(Saved entries)

▼

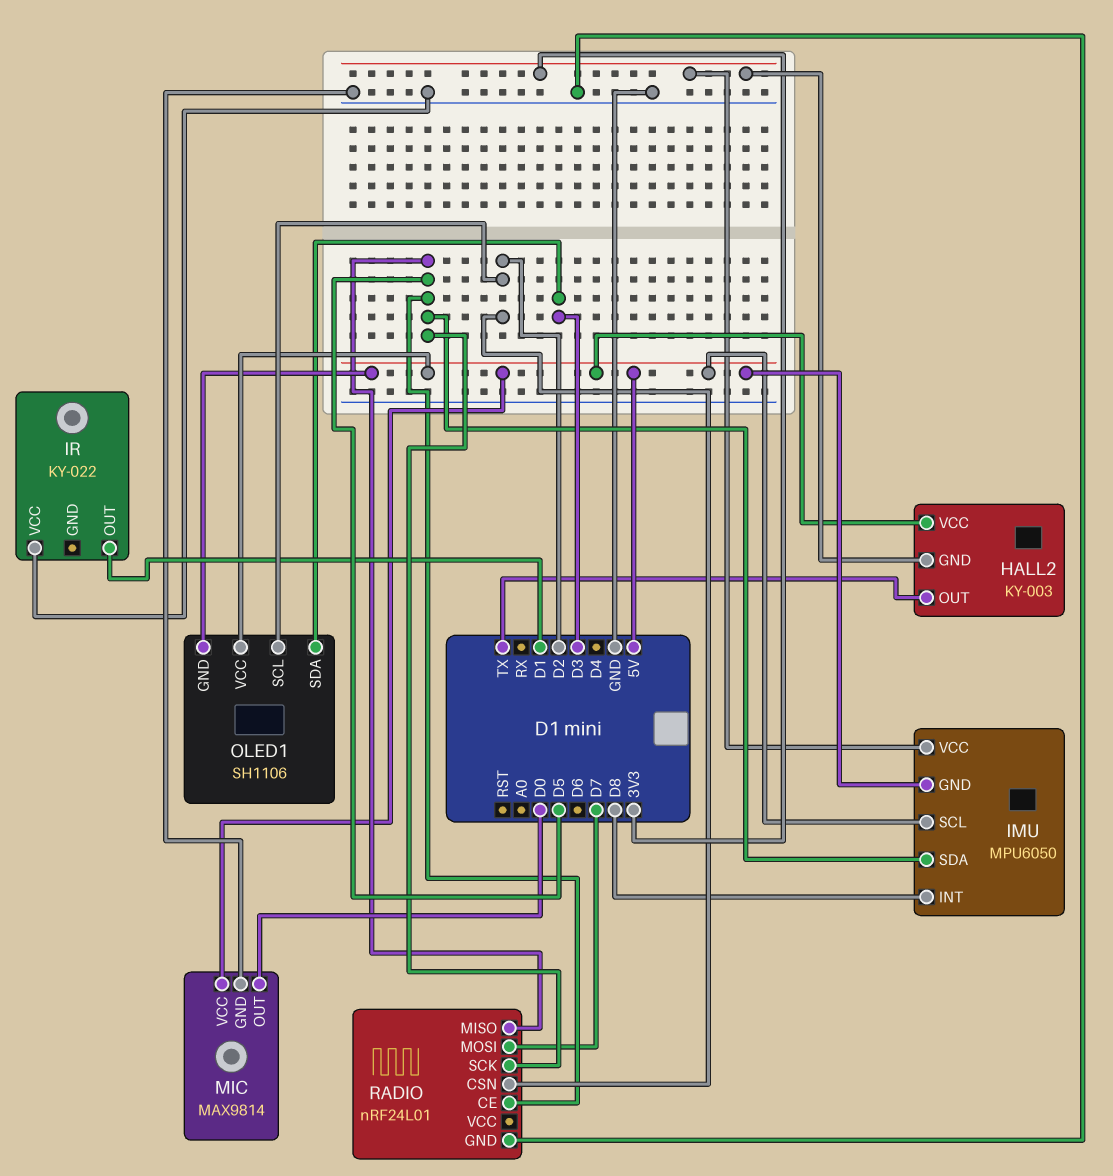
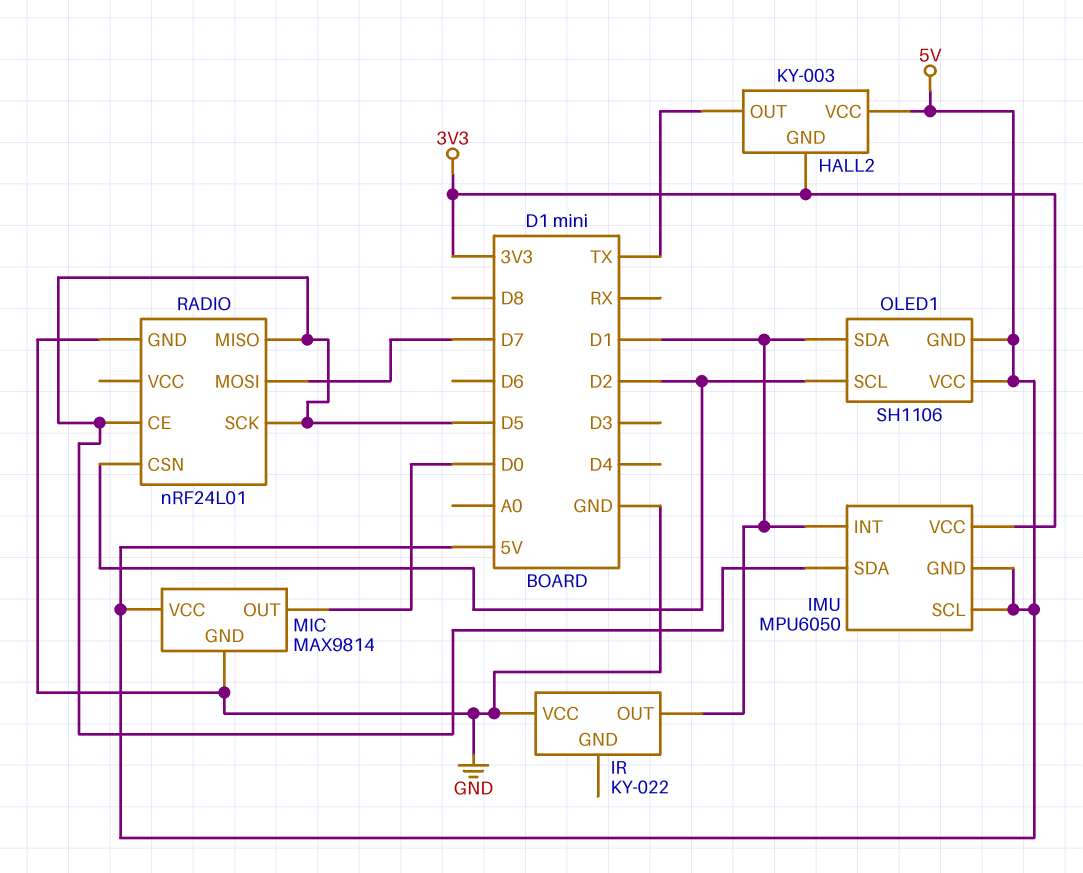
IMU pin INT: D8 -> D1
OLED1 pin SDA: D3 -> D1

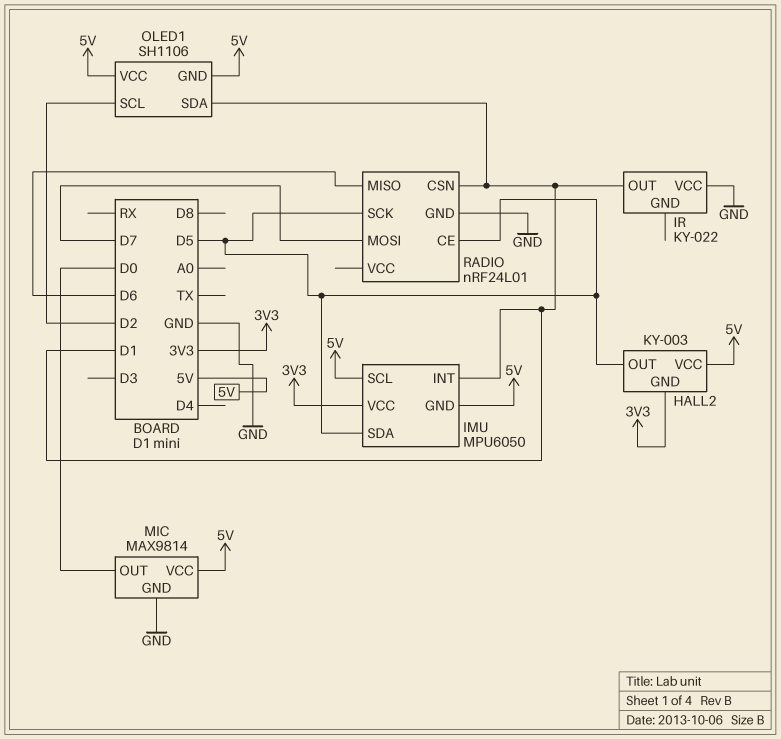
HALL2 pin OUT: TX -> D5
RADIO pin CSN: D2 -> D1
RADIO pin MISO: D5 -> D6

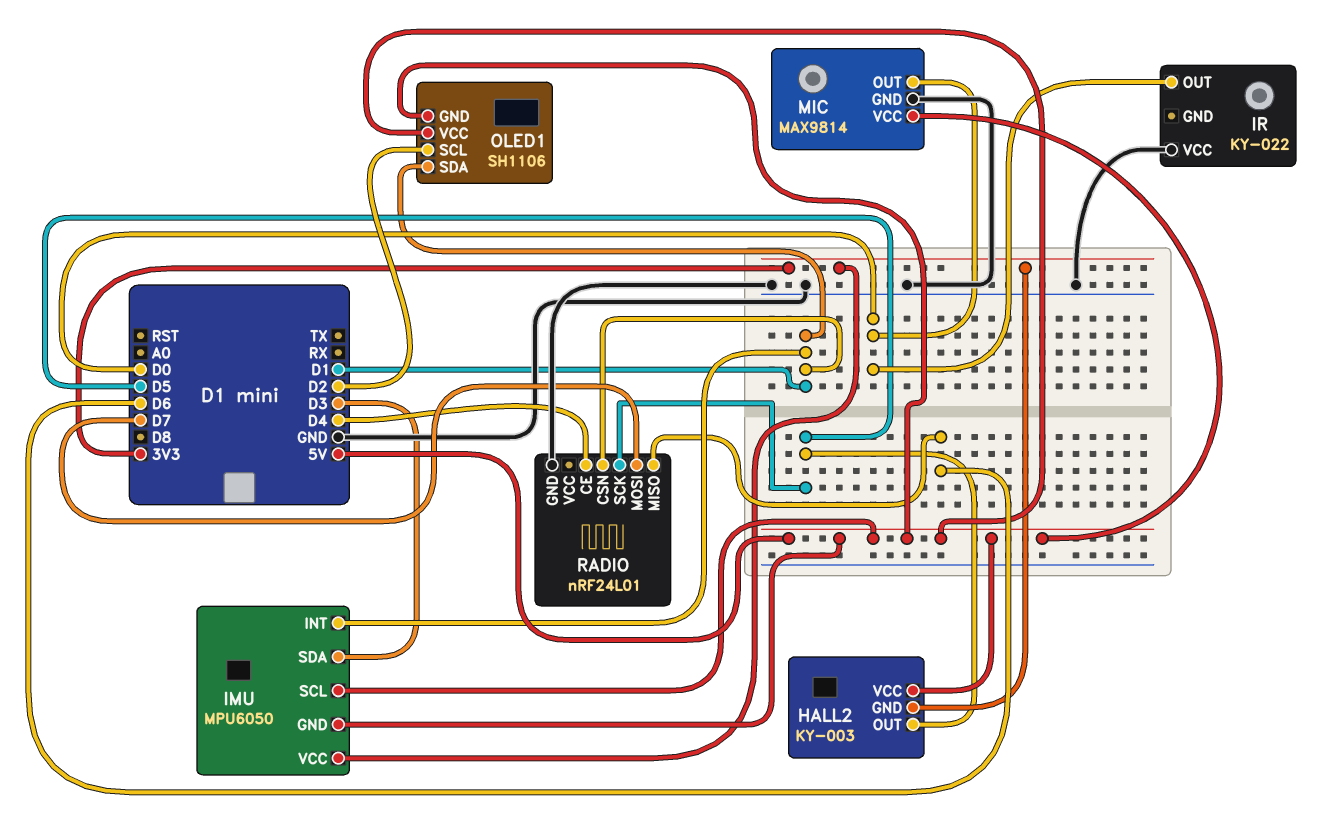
IMU pin SDA: D5 -> D3
IR pin OUT: D1 -> D0
RADIO pin CE: D5 -> D4

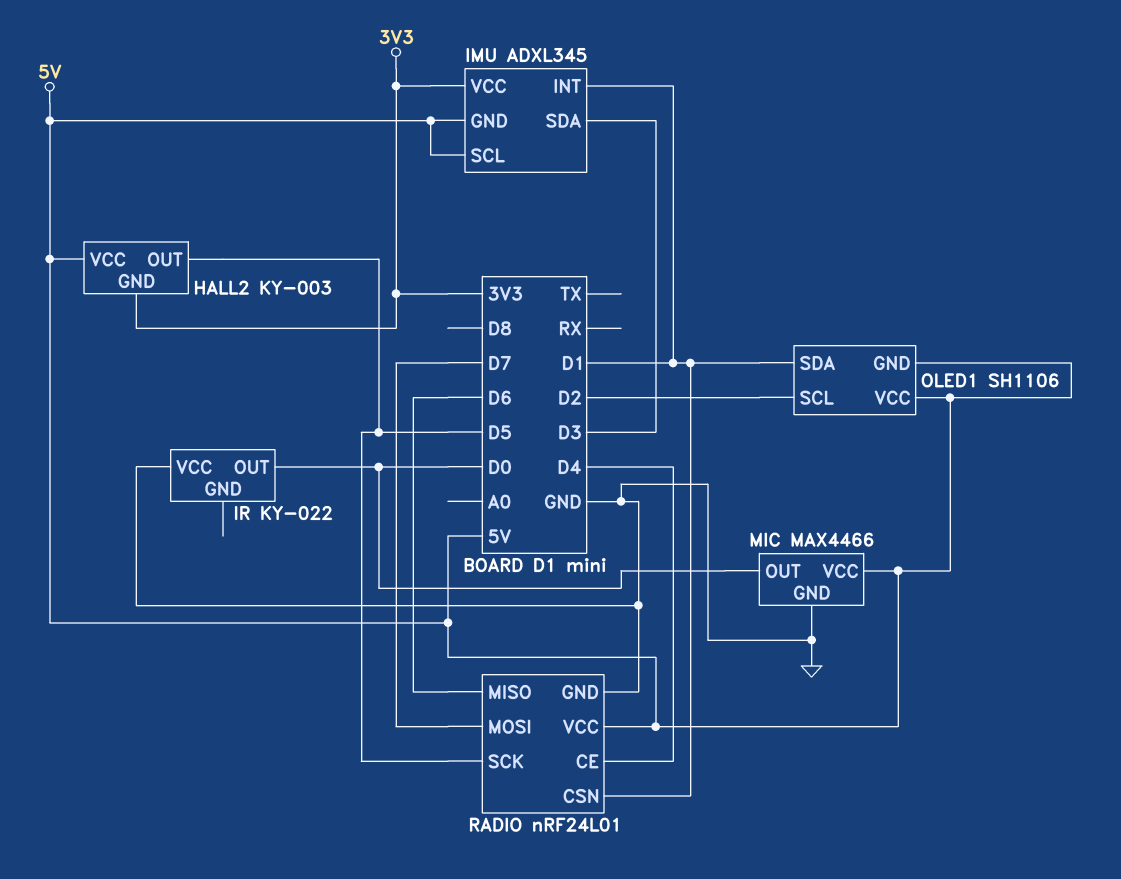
IMU: MPU6050 -> ADXL345
MIC: MAX9814 -> MAX4466
RADIO pin VCC: none -> 5V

▲

_EXERCISE REQUIREMENTS_
Only the lines from the one that holds "HALL2 pin OUT: TX -> D5" through the end of the records above should be printed again, exactly as they are. Leave out the pictures.

_ANSWER BELOW_
HALL2 pin OUT: TX -> D5
RADIO pin CSN: D2 -> D1
RADIO pin MISO: D5 -> D6

IMU pin SDA: D5 -> D3
IR pin OUT: D1 -> D0
RADIO pin CE: D5 -> D4

IMU: MPU6050 -> ADXL345
MIC: MAX9814 -> MAX4466
RADIO pin VCC: none -> 5V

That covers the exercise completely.